▶ **Exercise description**
How many lines in the listing below include the word "turquoise"? Answer with the number and nothing else.

━━━ Material provided ━━━

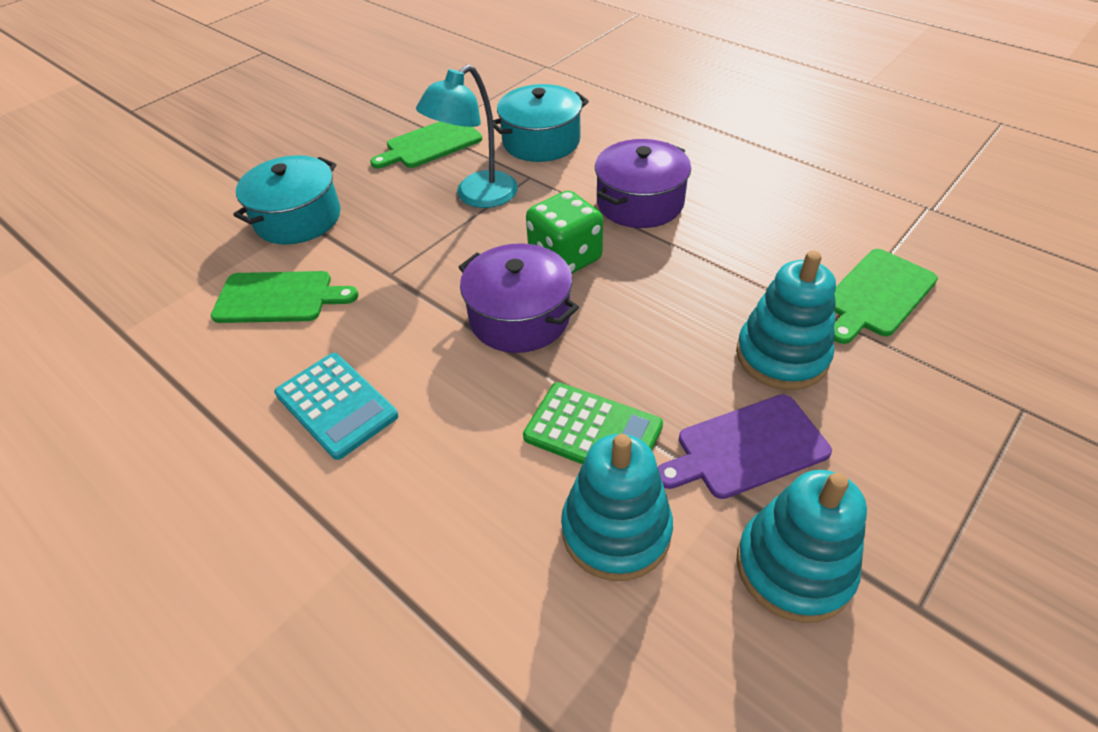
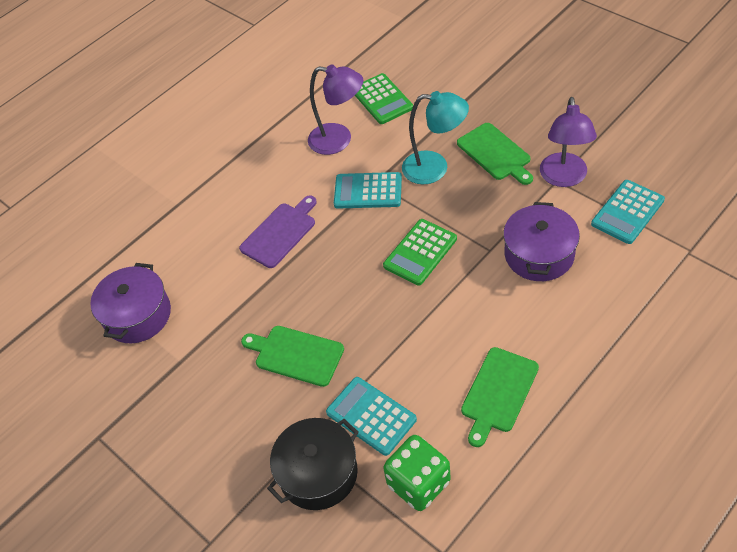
black pot: 0 -> 1
green calculator: 1 -> 2
purple lamp: 0 -> 2
turquoise calculator: 1 -> 3
turquoise pot: 2 -> 0
turquoise stacking toy: 3 -> 0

━━━

▶ **Response area**
3